▶ Requirement:
Reproduce the data below exactly as written. Pictures do not belong in the copy.
[Record excerpts — start]
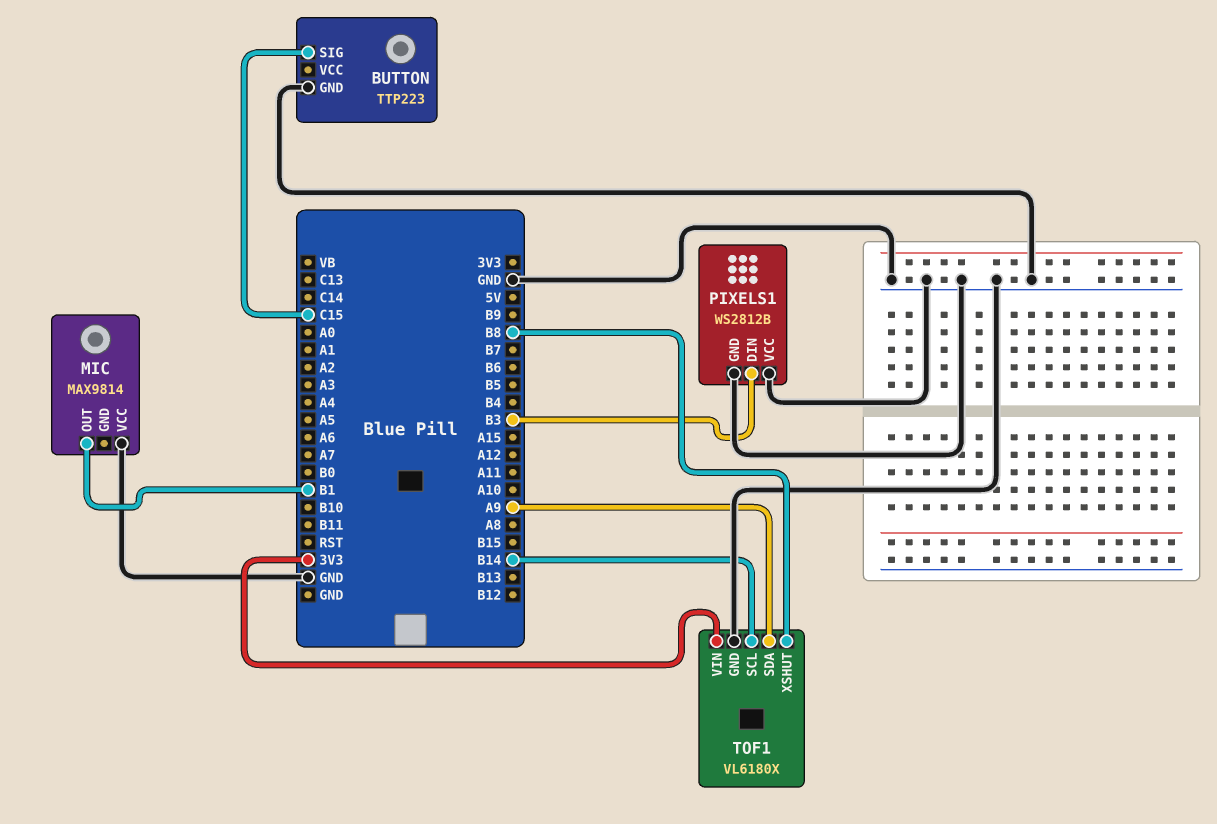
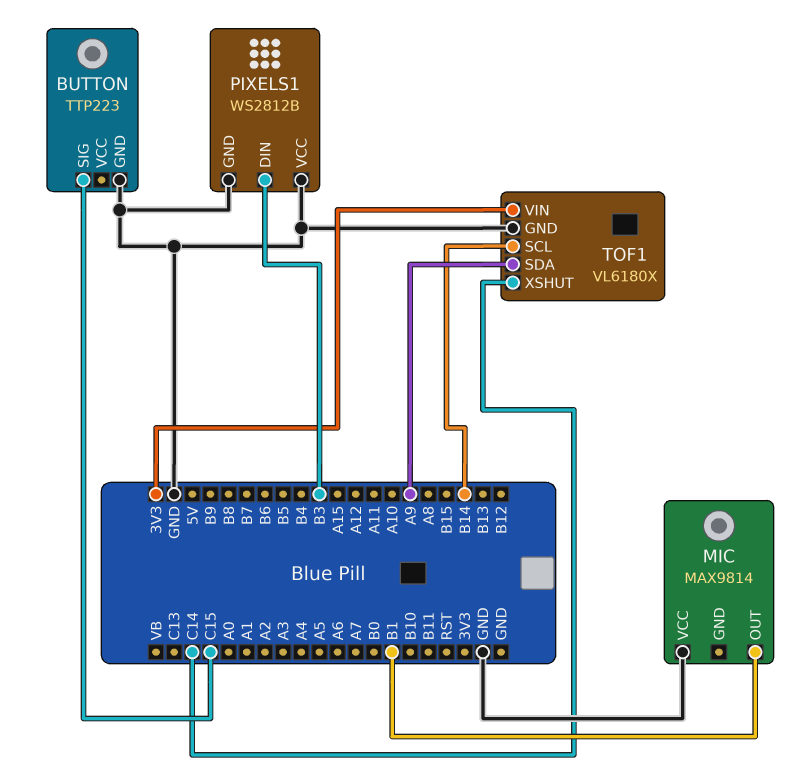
TOF1 pin XSHUT: B8 -> C14

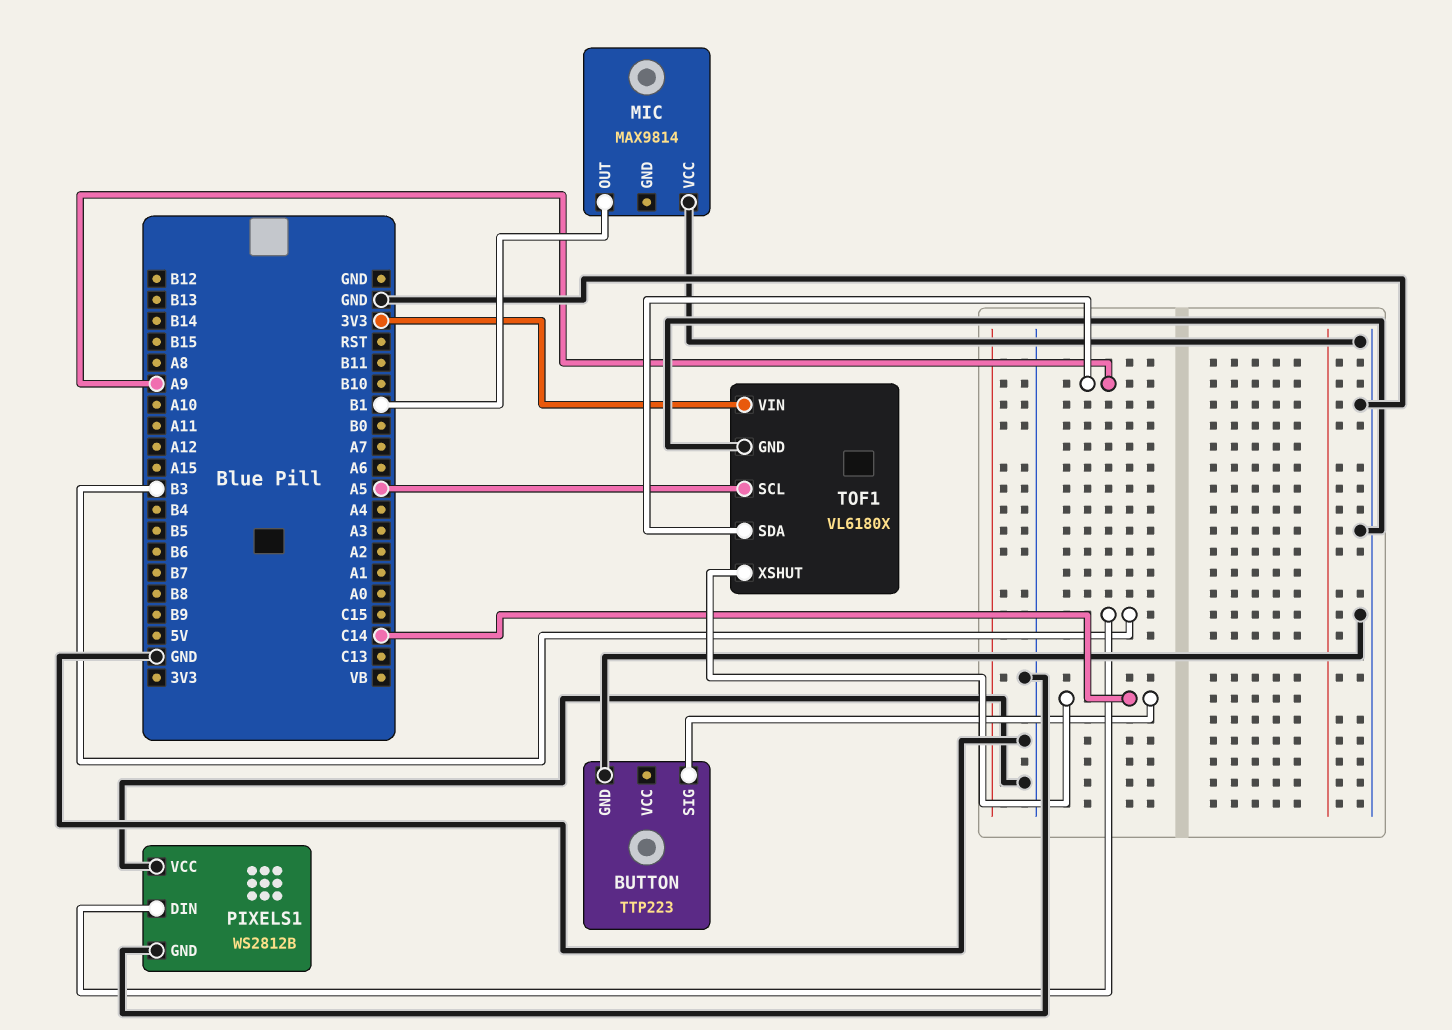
BUTTON pin SIG: C15 -> C14
TOF1 pin SCL: B14 -> A5

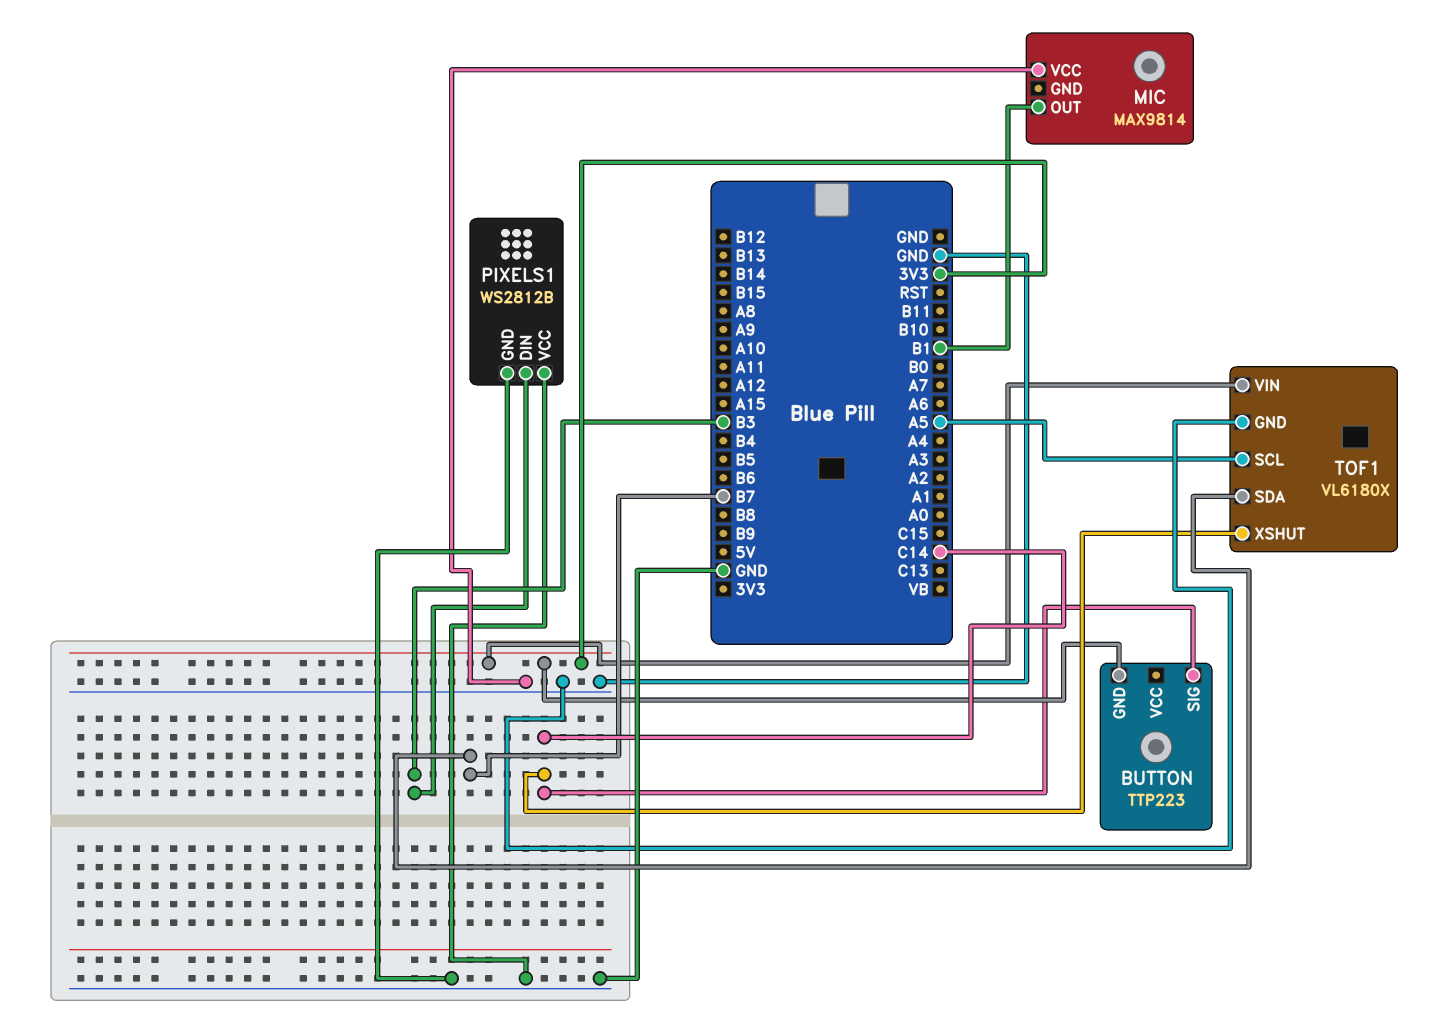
BUTTON pin GND: GND -> 3V3
TOF1 pin SDA: A9 -> B7

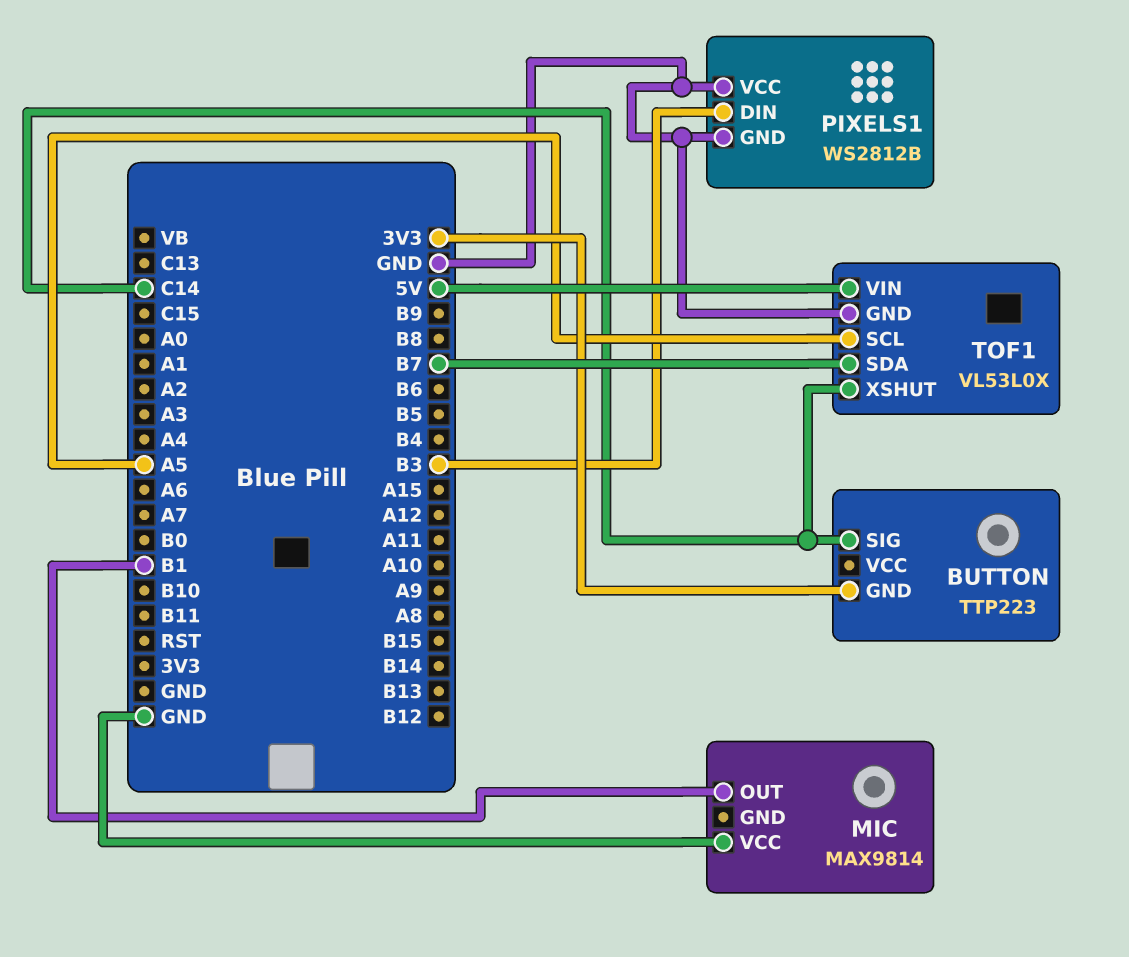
TOF1: VL6180X -> VL53L0X
TOF1 pin VIN: 3V3 -> 5V

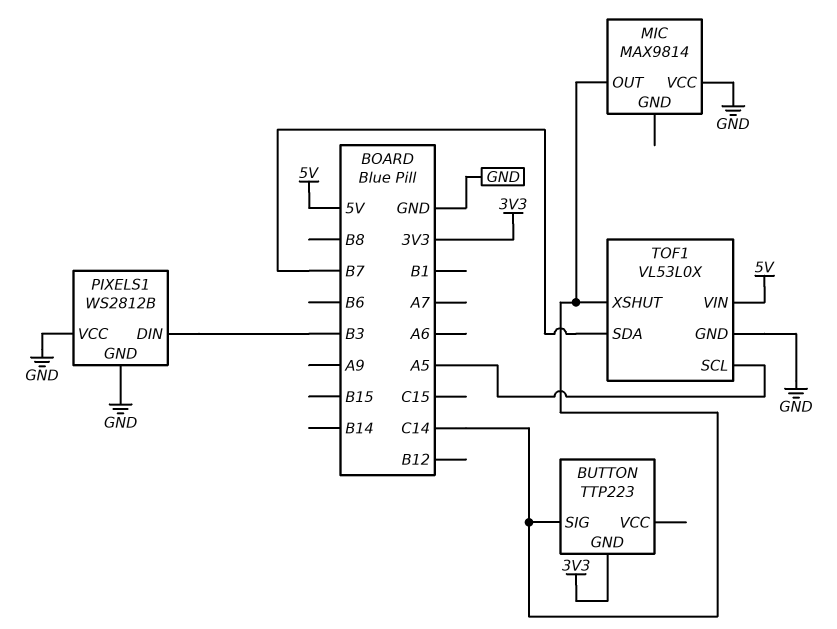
MIC pin OUT: B1 -> C14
[Record excerpts — finish]
▶ Written solution:
TOF1 pin XSHUT: B8 -> C14

BUTTON pin SIG: C15 -> C14
TOF1 pin SCL: B14 -> A5

BUTTON pin GND: GND -> 3V3
TOF1 pin SDA: A9 -> B7

TOF1: VL6180X -> VL53L0X
TOF1 pin VIN: 3V3 -> 5V

MIC pin OUT: B1 -> C14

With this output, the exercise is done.